((
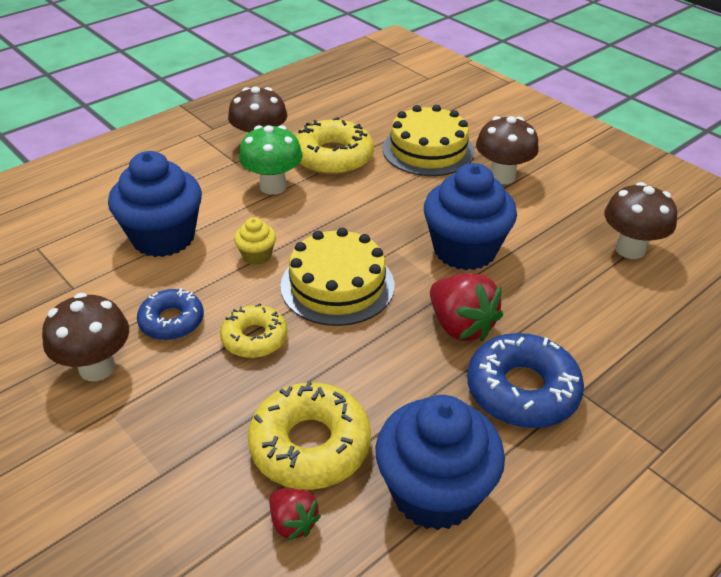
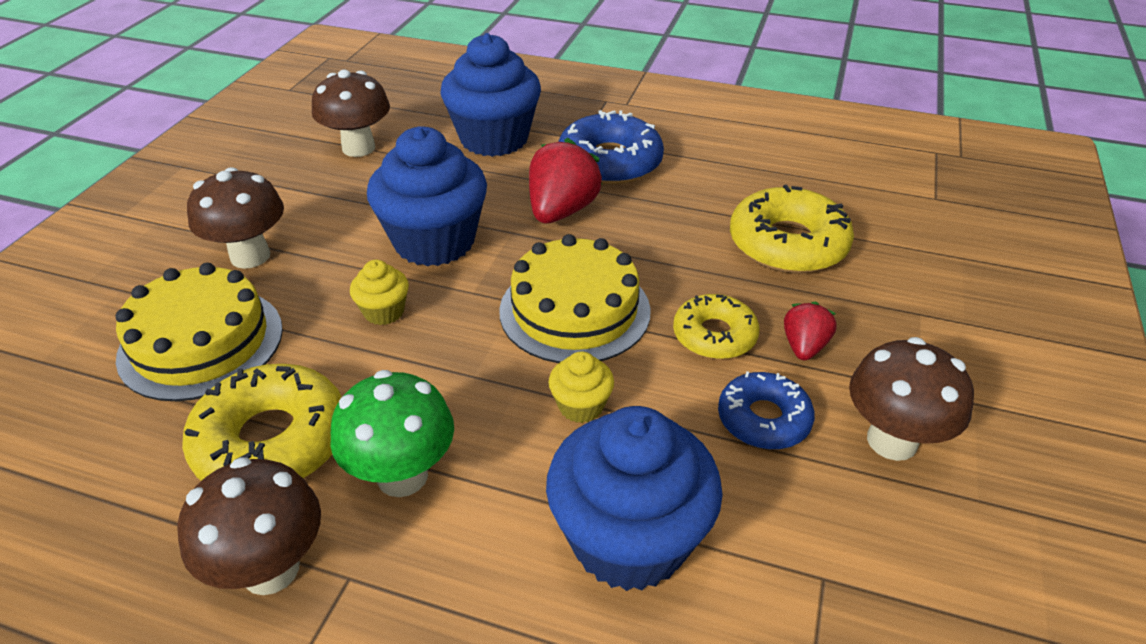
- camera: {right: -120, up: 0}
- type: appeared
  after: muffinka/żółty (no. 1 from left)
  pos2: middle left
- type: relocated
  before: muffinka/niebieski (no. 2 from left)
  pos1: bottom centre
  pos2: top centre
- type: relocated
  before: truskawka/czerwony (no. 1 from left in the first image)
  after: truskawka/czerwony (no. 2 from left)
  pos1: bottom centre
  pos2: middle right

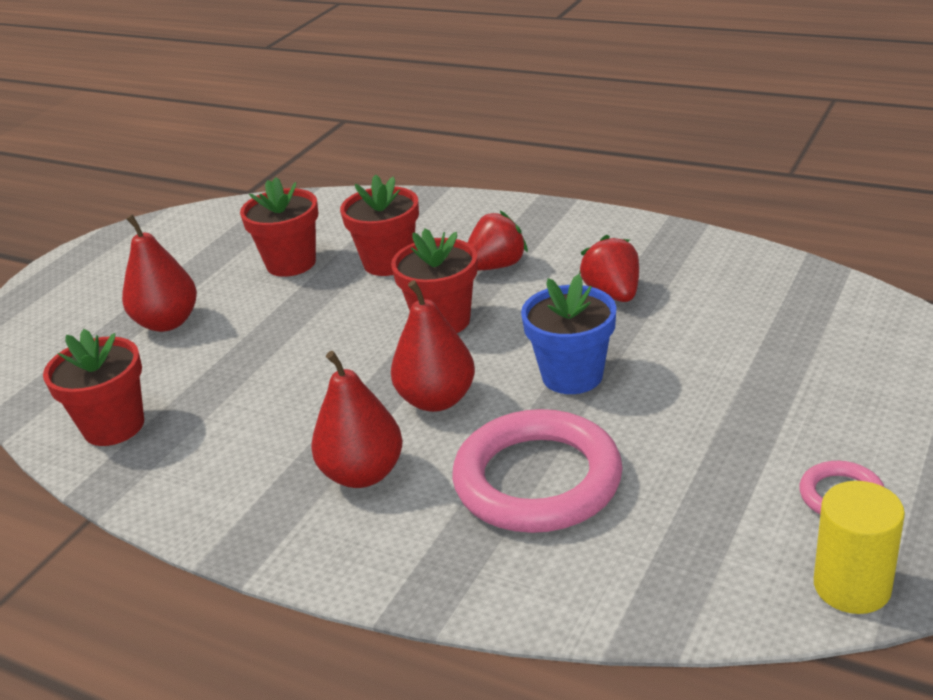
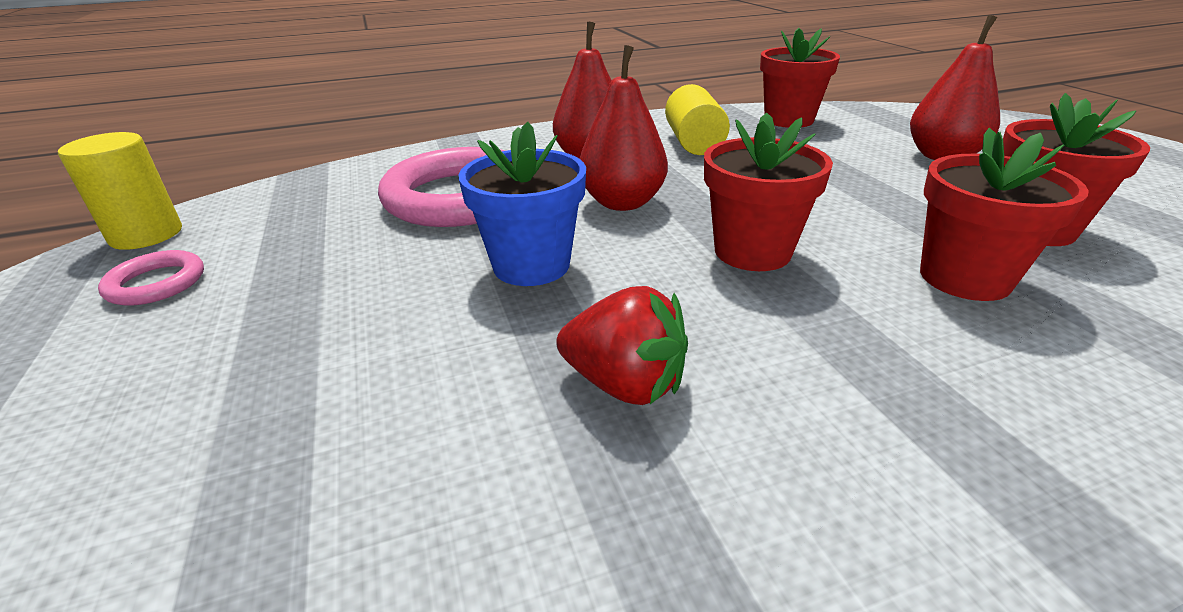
- camera: {right: 130, up: 0}
- type: appeared
  after: walec/żółty (no. 2 from left)
  pos2: top centre
- type: missing
  before: truskawka/czerwony (no. 1 from left)
  pos1: centre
))
▶ TASK REQUIREMENTS
For this exercise, return every entry verbatim and omit all pictures.

▶ RESPONSE FOR THIS EXERCISE
- camera: {right: -120, up: 0}
- type: appeared
  after: muffinka/żółty (no. 1 from left)
  pos2: middle left
- type: relocated
  before: muffinka/niebieski (no. 2 from left)
  pos1: bottom centre
  pos2: top centre
- type: relocated
  before: truskawka/czerwony (no. 1 from left in the first image)
  after: truskawka/czerwony (no. 2 from left)
  pos1: bottom centre
  pos2: middle right

- camera: {right: 130, up: 0}
- type: appeared
  after: walec/żółty (no. 2 from left)
  pos2: top centre
- type: missing
  before: truskawka/czerwony (no. 1 from left)
  pos1: centre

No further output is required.